▸ Records supplied:
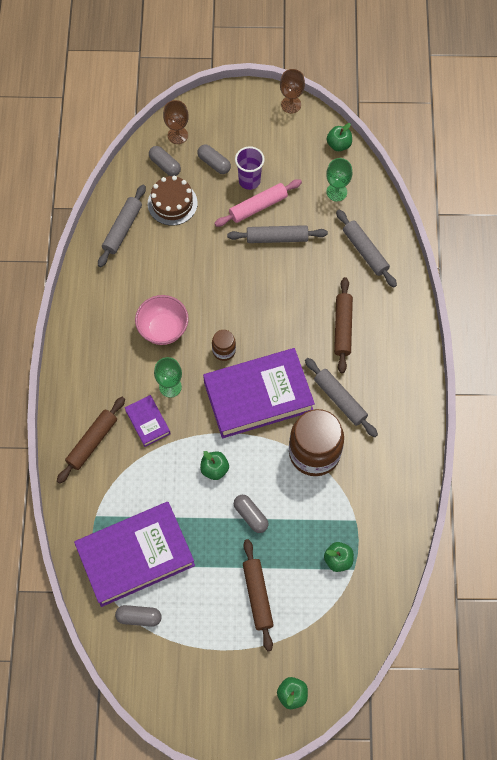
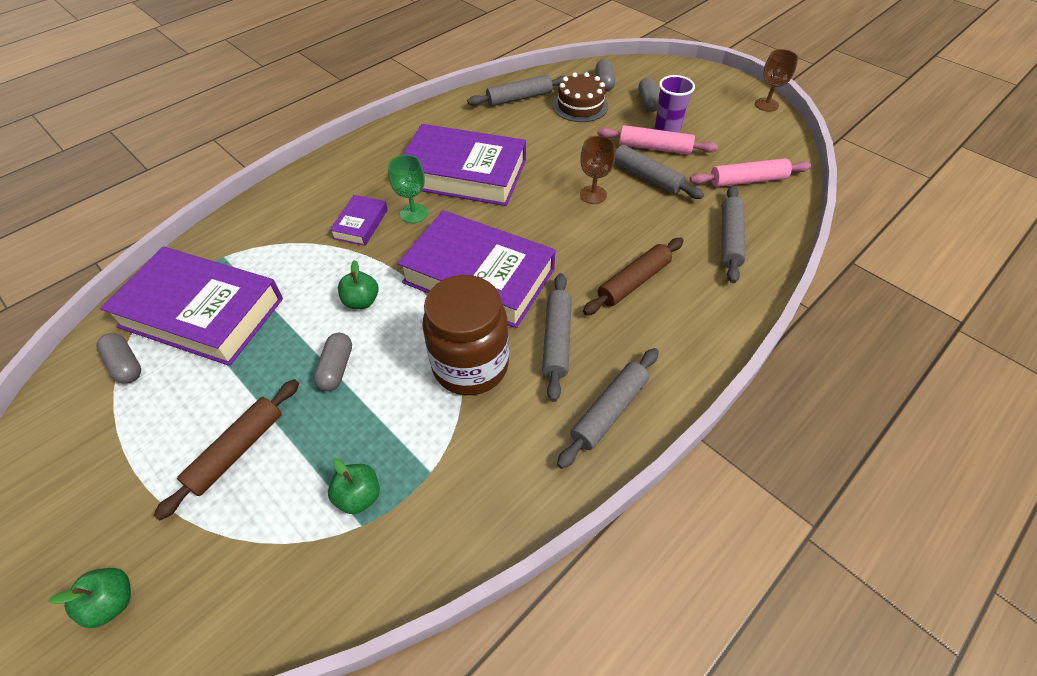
camera: 45 degrees right, 15 degrees down
(92, 442) = (301, 205): brown rolling pin -> none
(163, 329) = (463, 173): pink bowl -> purple book
(177, 135) = (637, 73): brown goblet -> brown goblet (593, 194)
(224, 350) = (494, 221): brown jar -> none
(336, 192) = (747, 180): green goblet -> pink rolling pin
(338, 144) = (787, 151): green apple -> none
(402, 417) = (609, 411): none -> grey rolling pin

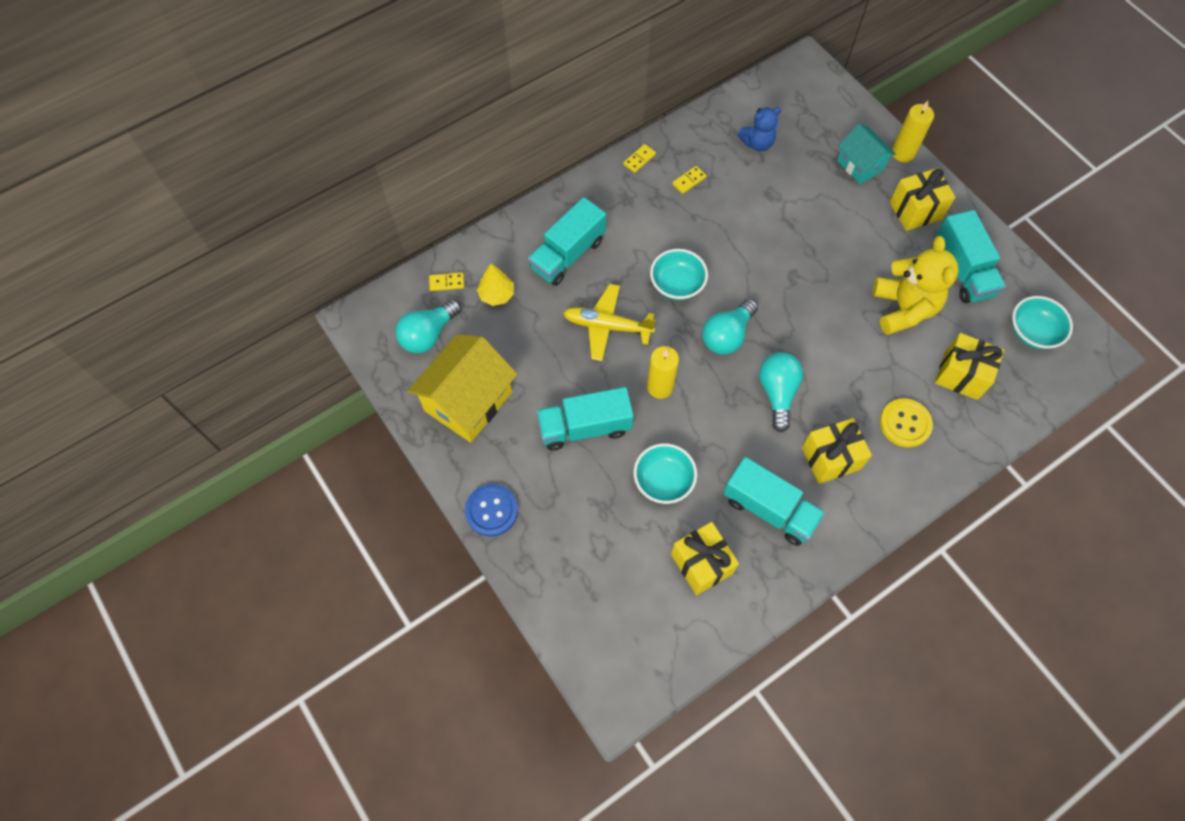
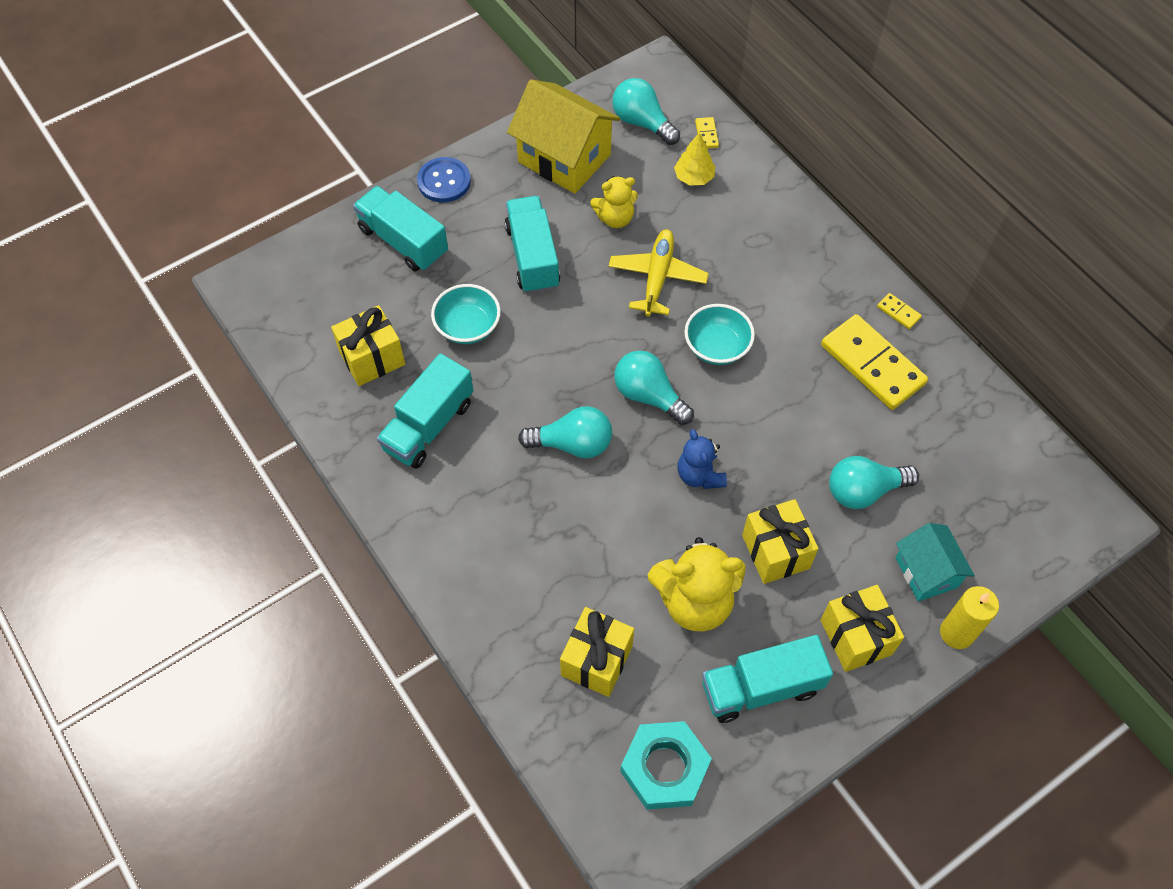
camera: 90 degrees right, 5 degrees down
(541, 358) = (615, 218): none -> yellow teddy bear
(567, 254) = (751, 240): turquoise truck -> turquoise truck (403, 241)
(660, 387) = (580, 326): yellow candle -> none
(689, 181) = (872, 365): yellow domino -> yellow domino, size x2.42
(757, 143) = (945, 446): blue teddy bear -> blue teddy bear (699, 475)
(799, 196) = (864, 490): none -> turquoise light bulb
(830, 458) = (486, 494): yellow gift -> yellow gift (775, 552)
(860, 165) = (926, 572): turquoise house -> turquoise house turned 75 degrees counterclockwise
(905, 423) = (529, 582): yellow button -> none
(1032, 332) = (664, 768): turquoise bowl -> turquoise nut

▸ Description of the task: Copy each line exactly, from the line containing "(757, 143) = (945, 446): blue" down to the last line of the material, and no other lines.

▸ Task response:
(757, 143) = (945, 446): blue teddy bear -> blue teddy bear (699, 475)
(799, 196) = (864, 490): none -> turquoise light bulb
(830, 458) = (486, 494): yellow gift -> yellow gift (775, 552)
(860, 165) = (926, 572): turquoise house -> turquoise house turned 75 degrees counterclockwise
(905, 423) = (529, 582): yellow button -> none
(1032, 332) = (664, 768): turquoise bowl -> turquoise nut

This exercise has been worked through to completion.